What is needed is an exact transcription of every entry below.

RECORDED INFORMATION:

◇ ◇ ◇ ◇ ◇

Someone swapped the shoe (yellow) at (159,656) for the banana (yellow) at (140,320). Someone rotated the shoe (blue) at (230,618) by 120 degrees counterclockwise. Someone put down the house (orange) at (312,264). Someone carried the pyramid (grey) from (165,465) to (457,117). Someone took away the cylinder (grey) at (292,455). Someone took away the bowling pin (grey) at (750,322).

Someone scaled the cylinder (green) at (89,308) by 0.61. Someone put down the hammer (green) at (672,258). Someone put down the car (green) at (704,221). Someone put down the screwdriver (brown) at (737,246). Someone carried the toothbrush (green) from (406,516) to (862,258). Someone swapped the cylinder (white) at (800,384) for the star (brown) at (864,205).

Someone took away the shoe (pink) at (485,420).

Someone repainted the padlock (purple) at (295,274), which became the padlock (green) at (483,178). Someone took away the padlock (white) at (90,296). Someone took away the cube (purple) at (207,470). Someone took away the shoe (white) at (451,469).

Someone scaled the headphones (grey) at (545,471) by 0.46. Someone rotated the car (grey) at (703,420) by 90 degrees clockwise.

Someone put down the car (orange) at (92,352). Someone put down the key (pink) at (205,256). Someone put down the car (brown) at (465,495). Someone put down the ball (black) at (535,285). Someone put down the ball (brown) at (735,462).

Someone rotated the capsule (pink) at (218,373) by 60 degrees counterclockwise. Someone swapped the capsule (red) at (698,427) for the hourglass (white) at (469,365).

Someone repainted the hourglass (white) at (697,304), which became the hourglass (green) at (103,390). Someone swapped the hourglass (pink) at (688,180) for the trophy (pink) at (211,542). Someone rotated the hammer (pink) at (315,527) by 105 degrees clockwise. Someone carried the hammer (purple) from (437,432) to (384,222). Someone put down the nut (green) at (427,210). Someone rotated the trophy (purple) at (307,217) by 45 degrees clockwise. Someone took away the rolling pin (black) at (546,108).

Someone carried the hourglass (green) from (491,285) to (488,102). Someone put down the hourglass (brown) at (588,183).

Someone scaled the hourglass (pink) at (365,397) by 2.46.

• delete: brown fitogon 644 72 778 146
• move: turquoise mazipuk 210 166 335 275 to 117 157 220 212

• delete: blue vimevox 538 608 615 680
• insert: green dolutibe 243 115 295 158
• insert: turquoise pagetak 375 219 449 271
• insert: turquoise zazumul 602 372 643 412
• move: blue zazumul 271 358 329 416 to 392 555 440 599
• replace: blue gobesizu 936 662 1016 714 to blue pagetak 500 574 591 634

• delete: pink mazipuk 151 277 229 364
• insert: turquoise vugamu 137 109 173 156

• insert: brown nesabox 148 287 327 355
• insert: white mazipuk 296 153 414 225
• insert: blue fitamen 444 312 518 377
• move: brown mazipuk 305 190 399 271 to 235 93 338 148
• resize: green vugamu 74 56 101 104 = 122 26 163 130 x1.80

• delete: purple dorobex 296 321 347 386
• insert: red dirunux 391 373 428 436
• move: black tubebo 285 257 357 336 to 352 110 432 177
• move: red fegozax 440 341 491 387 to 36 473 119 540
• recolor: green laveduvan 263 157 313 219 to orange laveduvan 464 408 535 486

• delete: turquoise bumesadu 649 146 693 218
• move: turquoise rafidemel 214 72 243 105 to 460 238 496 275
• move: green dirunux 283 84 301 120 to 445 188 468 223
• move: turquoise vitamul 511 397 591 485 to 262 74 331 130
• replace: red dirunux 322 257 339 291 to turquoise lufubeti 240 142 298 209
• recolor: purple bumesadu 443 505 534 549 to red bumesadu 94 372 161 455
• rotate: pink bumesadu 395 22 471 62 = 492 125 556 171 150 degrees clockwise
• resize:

◇ ◇ ◇ ◇ ◇

WRITTEN SOLUTION:
Someone swapped the shoe (yellow) at (159,656) for the banana (yellow) at (140,320). Someone rotated the shoe (blue) at (230,618) by 120 degrees counterclockwise. Someone put down the house (orange) at (312,264). Someone carried the pyramid (grey) from (165,465) to (457,117). Someone took away the cylinder (grey) at (292,455). Someone took away the bowling pin (grey) at (750,322).

Someone scaled the cylinder (green) at (89,308) by 0.61. Someone put down the hammer (green) at (672,258). Someone put down the car (green) at (704,221). Someone put down the screwdriver (brown) at (737,246). Someone carried the toothbrush (green) from (406,516) to (862,258). Someone swapped the cylinder (white) at (800,384) for the star (brown) at (864,205).

Someone took away the shoe (pink) at (485,420).

Someone repainted the padlock (purple) at (295,274), which became the padlock (green) at (483,178). Someone took away the padlock (white) at (90,296). Someone took away the cube (purple) at (207,470). Someone took away the shoe (white) at (451,469).

Someone scaled the headphones (grey) at (545,471) by 0.46. Someone rotated the car (grey) at (703,420) by 90 degrees clockwise.

Someone put down the car (orange) at (92,352). Someone put down the key (pink) at (205,256). Someone put down the car (brown) at (465,495). Someone put down the ball (black) at (535,285). Someone put down the ball (brown) at (735,462).

Someone rotated the capsule (pink) at (218,373) by 60 degrees counterclockwise. Someone swapped the capsule (red) at (698,427) for the hourglass (white) at (469,365).

Someone repainted the hourglass (white) at (697,304), which became the hourglass (green) at (103,390). Someone swapped the hourglass (pink) at (688,180) for the trophy (pink) at (211,542). Someone rotated the hammer (pink) at (315,527) by 105 degrees clockwise. Someone carried the hammer (purple) from (437,432) to (384,222). Someone put down the nut (green) at (427,210). Someone rotated the trophy (purple) at (307,217) by 45 degrees clockwise. Someone took away the rolling pin (black) at (546,108).

Someone carried the hourglass (green) from (491,285) to (488,102). Someone put down the hourglass (brown) at (588,183).

Someone scaled the hourglass (pink) at (365,397) by 2.46.

• delete: brown fitogon 644 72 778 146
• move: turquoise mazipuk 210 166 335 275 to 117 157 220 212

• delete: blue vimevox 538 608 615 680
• insert: green dolutibe 243 115 295 158
• insert: turquoise pagetak 375 219 449 271
• insert: turquoise zazumul 602 372 643 412
• move: blue zazumul 271 358 329 416 to 392 555 440 599
• replace: blue gobesizu 936 662 1016 714 to blue pagetak 500 574 591 634

• delete: pink mazipuk 151 277 229 364
• insert: turquoise vugamu 137 109 173 156

• insert: brown nesabox 148 287 327 355
• insert: white mazipuk 296 153 414 225
• insert: blue fitamen 444 312 518 377
• move: brown mazipuk 305 190 399 271 to 235 93 338 148
• resize: green vugamu 74 56 101 104 = 122 26 163 130 x1.80

• delete: purple dorobex 296 321 347 386
• insert: red dirunux 391 373 428 436
• move: black tubebo 285 257 357 336 to 352 110 432 177
• move: red fegozax 440 341 491 387 to 36 473 119 540
• recolor: green laveduvan 263 157 313 219 to orange laveduvan 464 408 535 486

• delete: turquoise bumesadu 649 146 693 218
• move: turquoise rafidemel 214 72 243 105 to 460 238 496 275
• move: green dirunux 283 84 301 120 to 445 188 468 223
• move: turquoise vitamul 511 397 591 485 to 262 74 331 130
• replace: red dirunux 322 257 339 291 to turquoise lufubeti 240 142 298 209
• recolor: purple bumesadu 443 505 534 549 to red bumesadu 94 372 161 455
• rotate: pink bumesadu 395 22 471 62 = 492 125 556 171 150 degrees clockwise
• resize:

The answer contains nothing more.